Task goal = Every line holding "none" should be copied from the records below.

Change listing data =
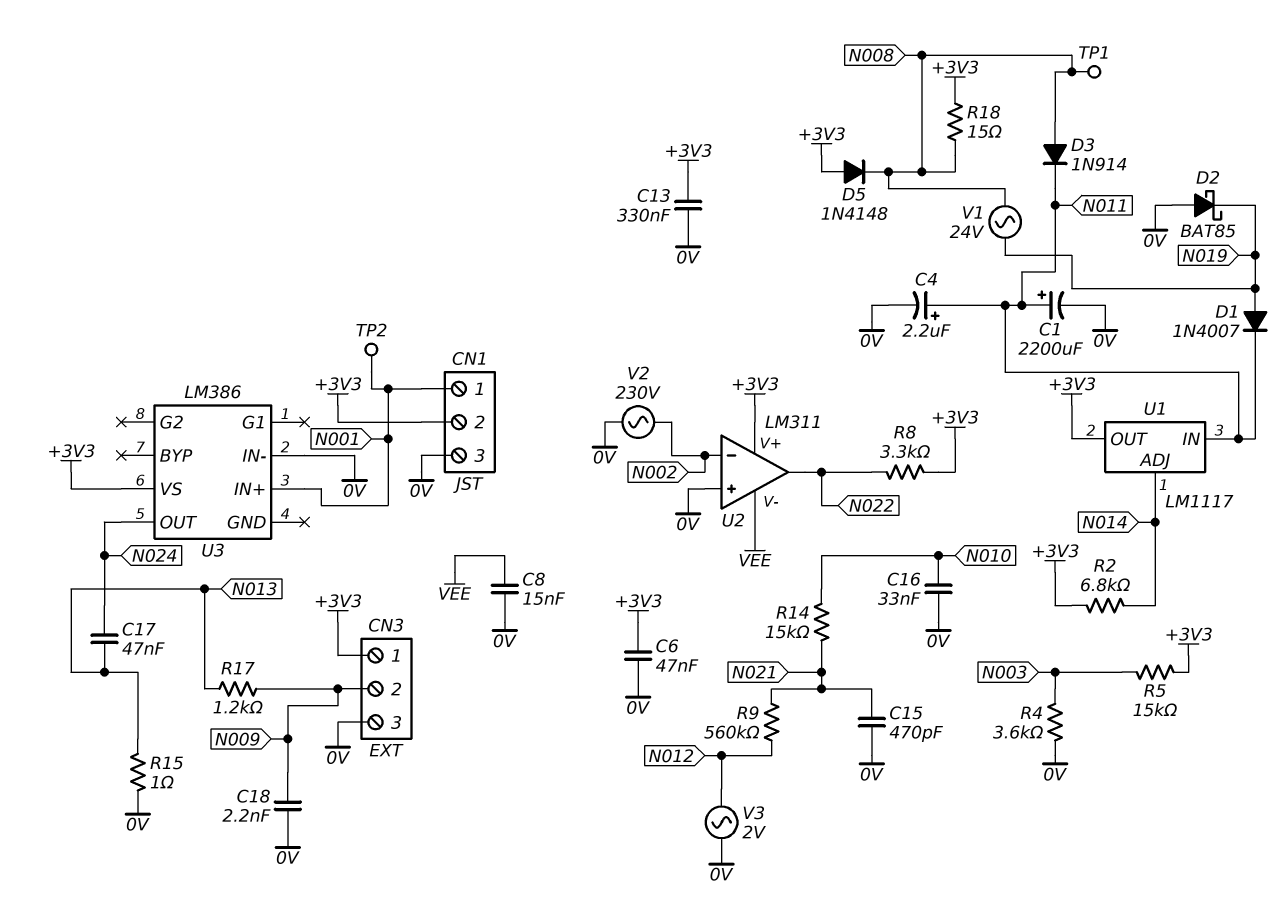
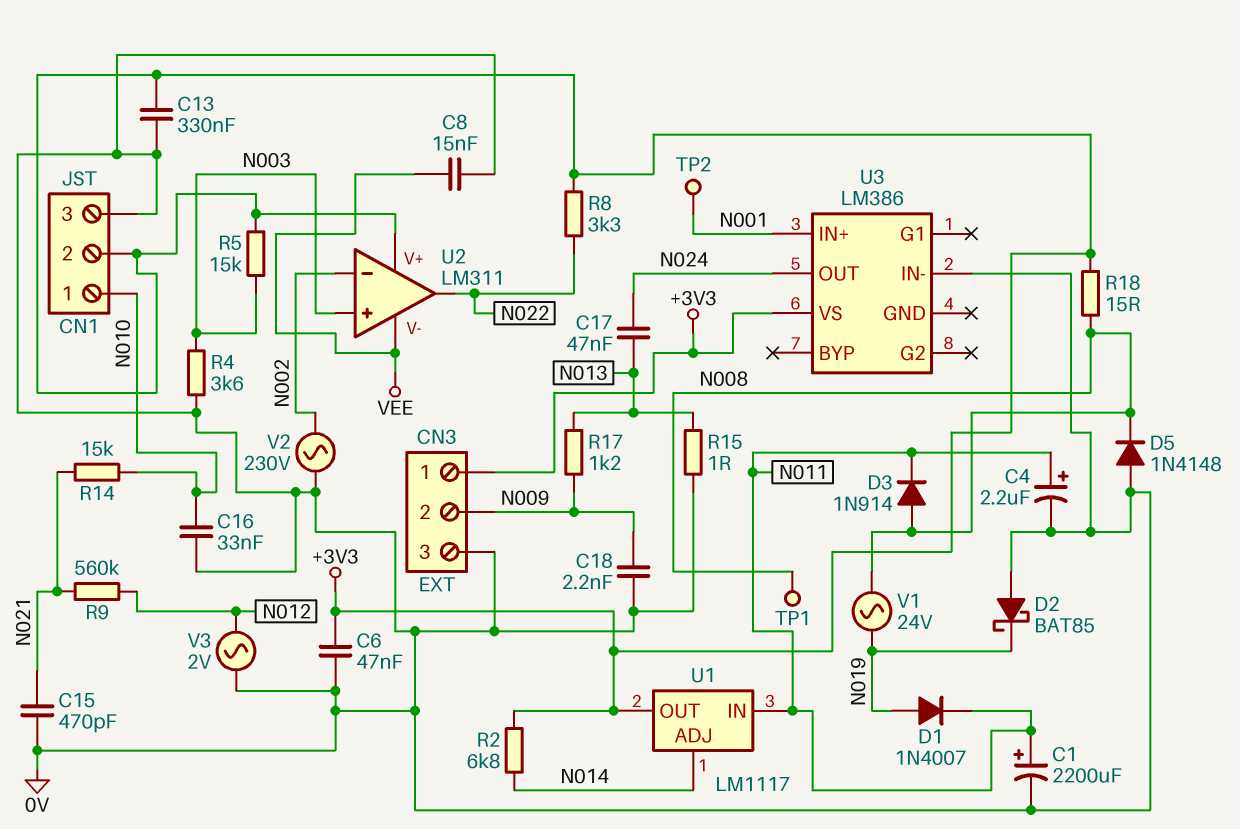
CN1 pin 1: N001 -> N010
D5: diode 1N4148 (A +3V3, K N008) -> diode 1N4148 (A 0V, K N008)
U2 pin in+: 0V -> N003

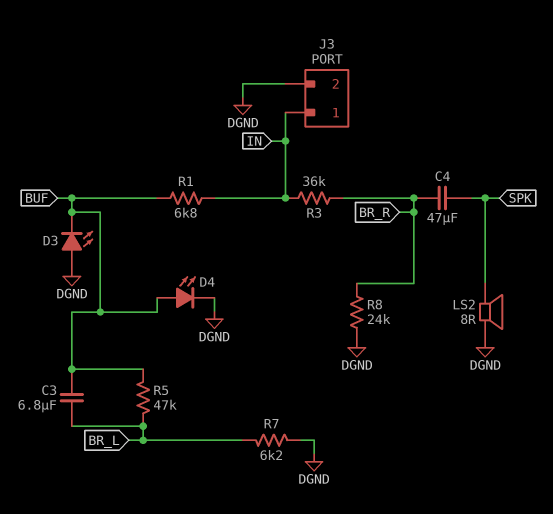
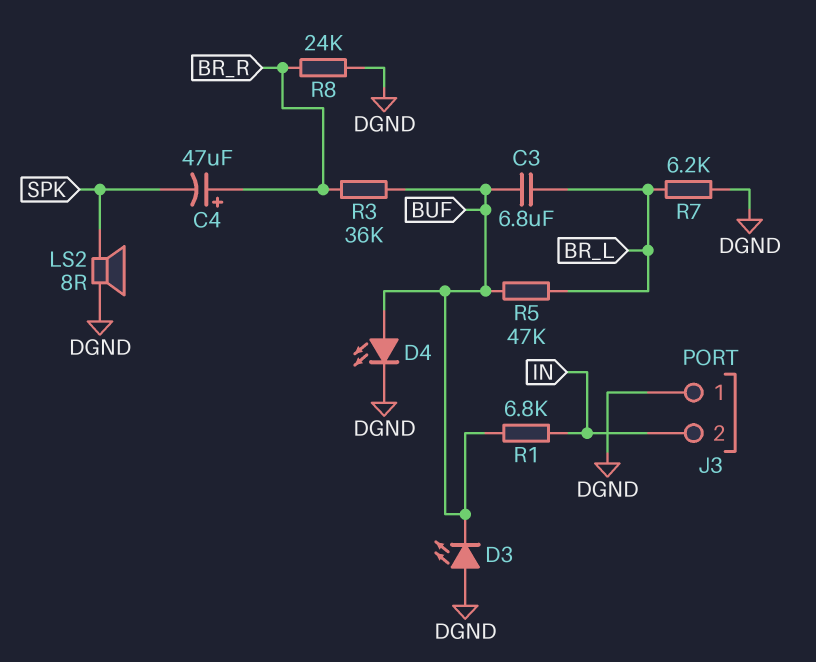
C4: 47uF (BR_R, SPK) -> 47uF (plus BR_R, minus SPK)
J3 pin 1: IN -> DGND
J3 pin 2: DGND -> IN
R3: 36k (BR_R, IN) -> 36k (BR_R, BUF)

...

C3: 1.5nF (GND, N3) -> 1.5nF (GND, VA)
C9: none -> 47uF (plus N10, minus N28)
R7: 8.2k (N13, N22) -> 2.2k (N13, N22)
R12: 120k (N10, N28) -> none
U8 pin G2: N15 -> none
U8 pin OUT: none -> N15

...

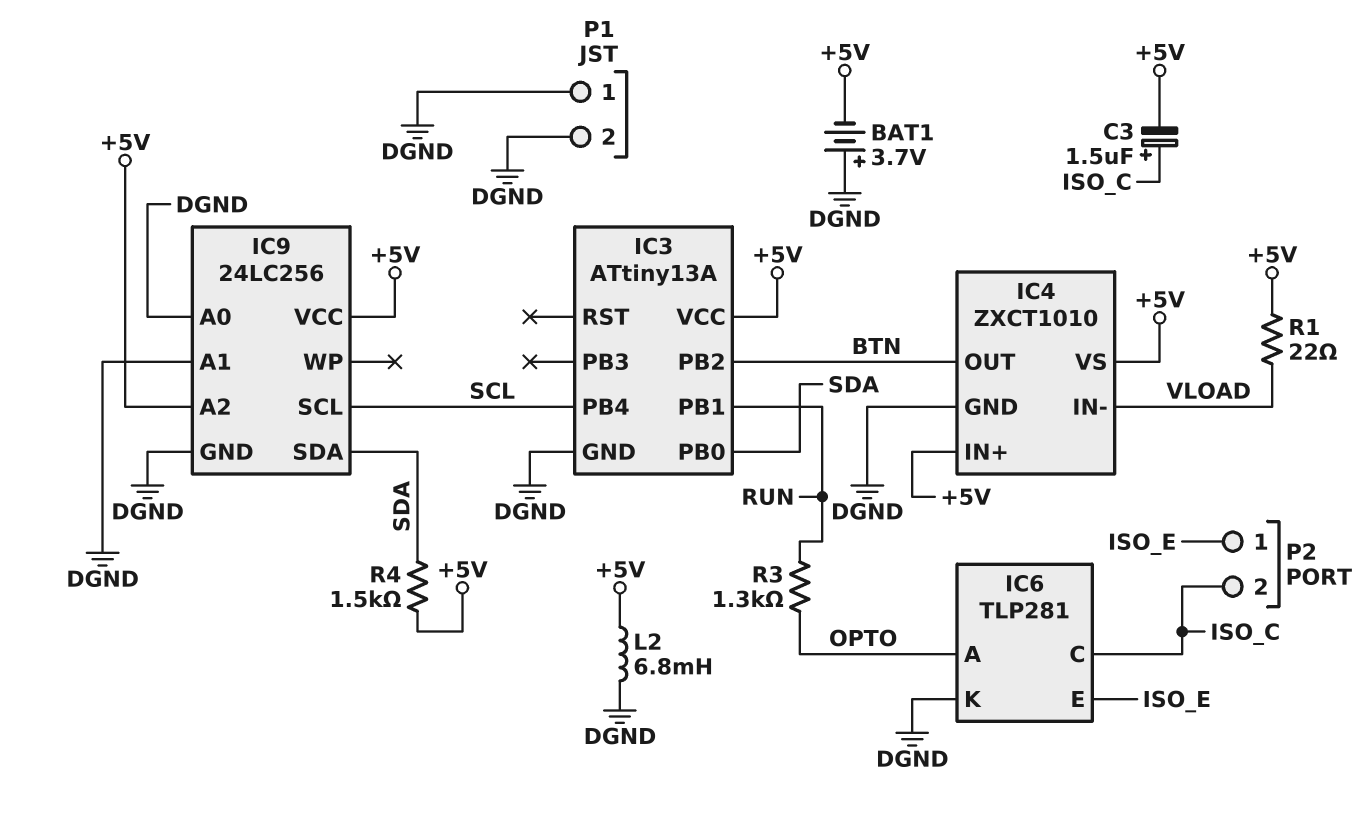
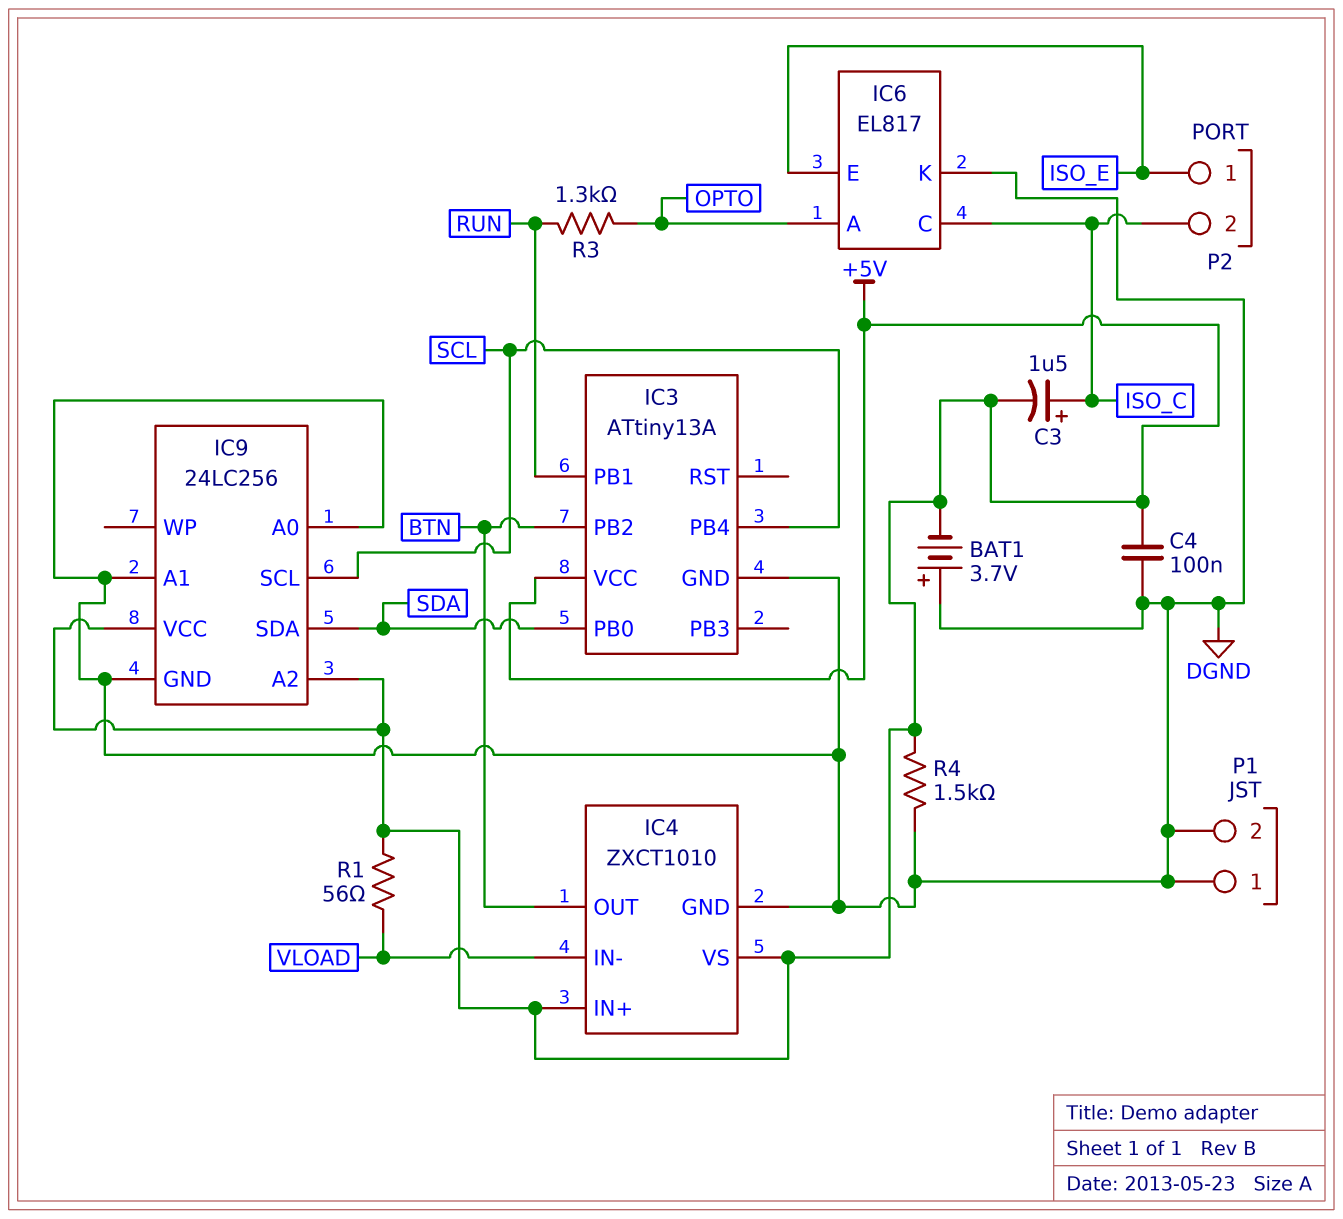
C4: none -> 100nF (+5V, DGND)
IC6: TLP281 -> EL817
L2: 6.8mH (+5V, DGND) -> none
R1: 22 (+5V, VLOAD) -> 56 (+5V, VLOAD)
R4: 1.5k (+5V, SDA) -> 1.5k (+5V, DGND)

Task output =
C9: none -> 47uF (plus N10, minus N28)
R12: 120k (N10, N28) -> none
U8 pin G2: N15 -> none
U8 pin OUT: none -> N15
C4: none -> 100nF (+5V, DGND)
L2: 6.8mH (+5V, DGND) -> none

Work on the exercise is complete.